— TASK BRIEF —
Write out, word for word, every line in the data below from the one containing "(478, 336) = (624, 330): purple" to the one containing "(583, 358) = (755, 400): red", both of them included.

— SUPPLIED DATA —
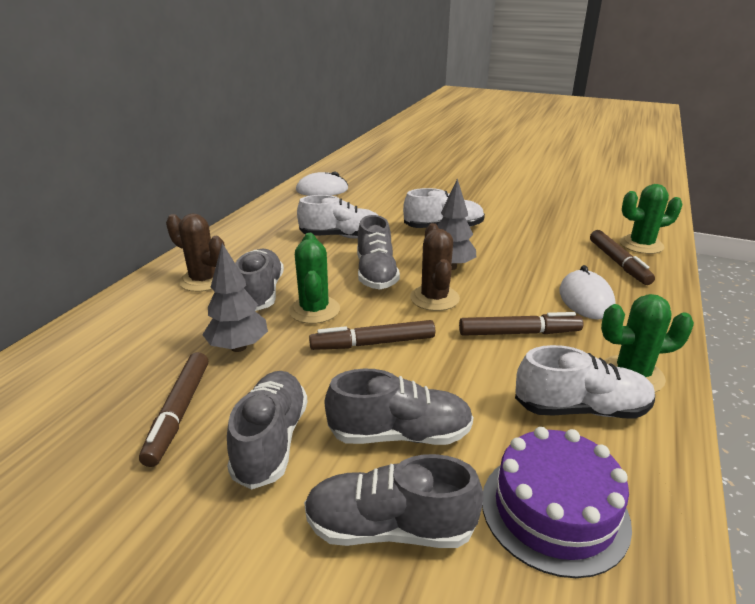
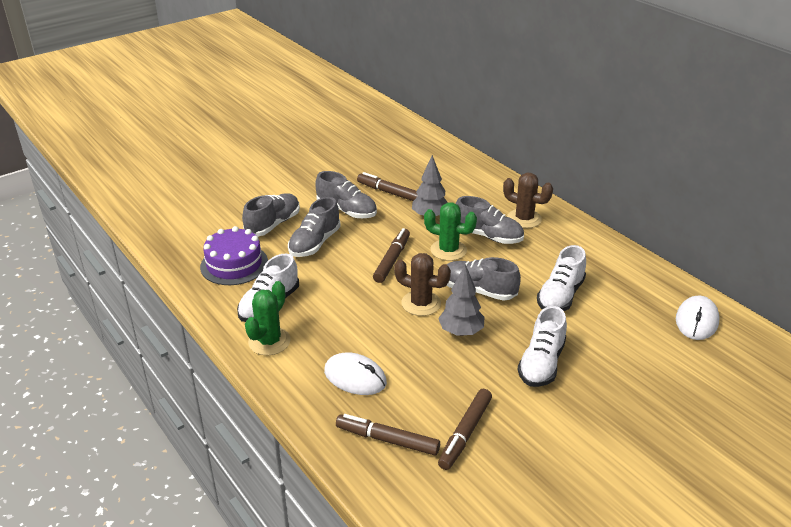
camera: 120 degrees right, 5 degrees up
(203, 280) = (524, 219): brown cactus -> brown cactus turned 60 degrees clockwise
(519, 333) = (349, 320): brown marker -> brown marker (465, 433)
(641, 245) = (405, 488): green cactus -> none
--
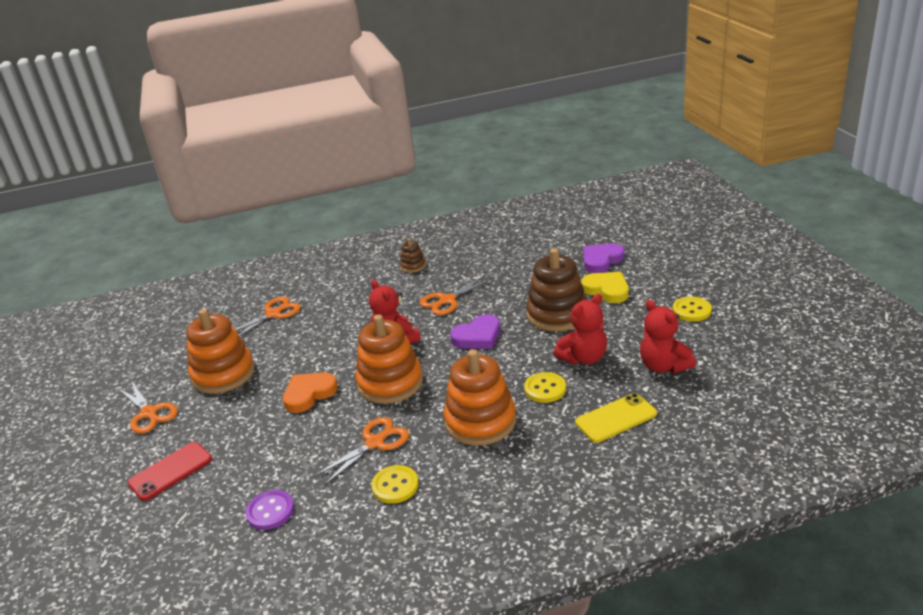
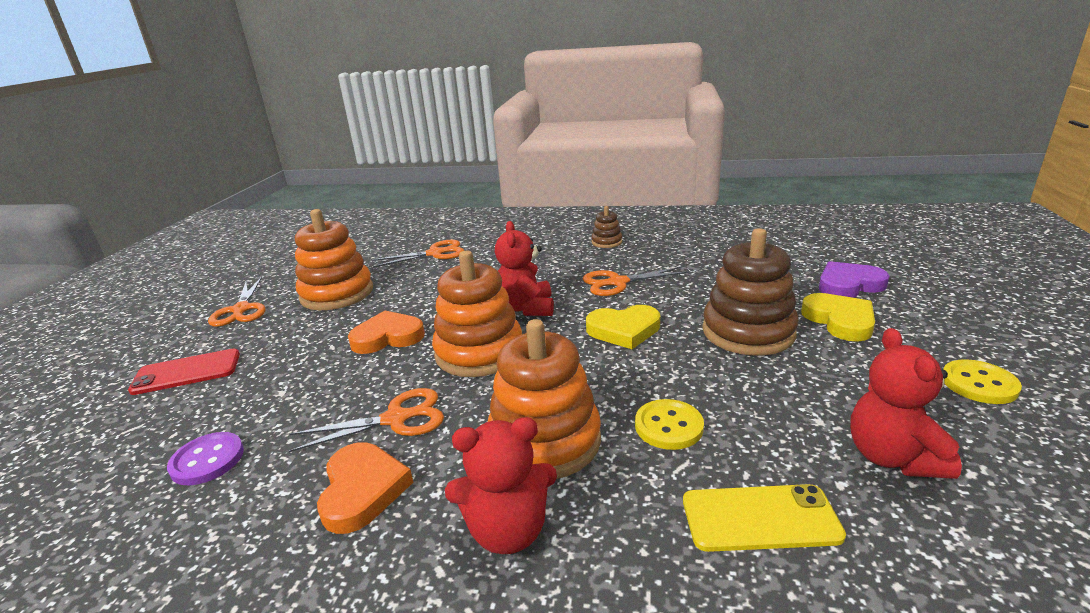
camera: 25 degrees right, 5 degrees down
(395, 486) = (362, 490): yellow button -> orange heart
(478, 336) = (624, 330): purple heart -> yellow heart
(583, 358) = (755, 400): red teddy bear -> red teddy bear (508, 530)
---
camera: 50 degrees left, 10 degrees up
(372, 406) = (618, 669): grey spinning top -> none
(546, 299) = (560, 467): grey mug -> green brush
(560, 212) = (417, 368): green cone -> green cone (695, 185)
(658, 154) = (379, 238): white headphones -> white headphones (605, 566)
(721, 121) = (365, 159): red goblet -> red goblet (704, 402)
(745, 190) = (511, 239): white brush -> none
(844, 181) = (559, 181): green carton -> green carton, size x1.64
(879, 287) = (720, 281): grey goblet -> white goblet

— TASK ANSWER —
(478, 336) = (624, 330): purple heart -> yellow heart
(583, 358) = (755, 400): red teddy bear -> red teddy bear (508, 530)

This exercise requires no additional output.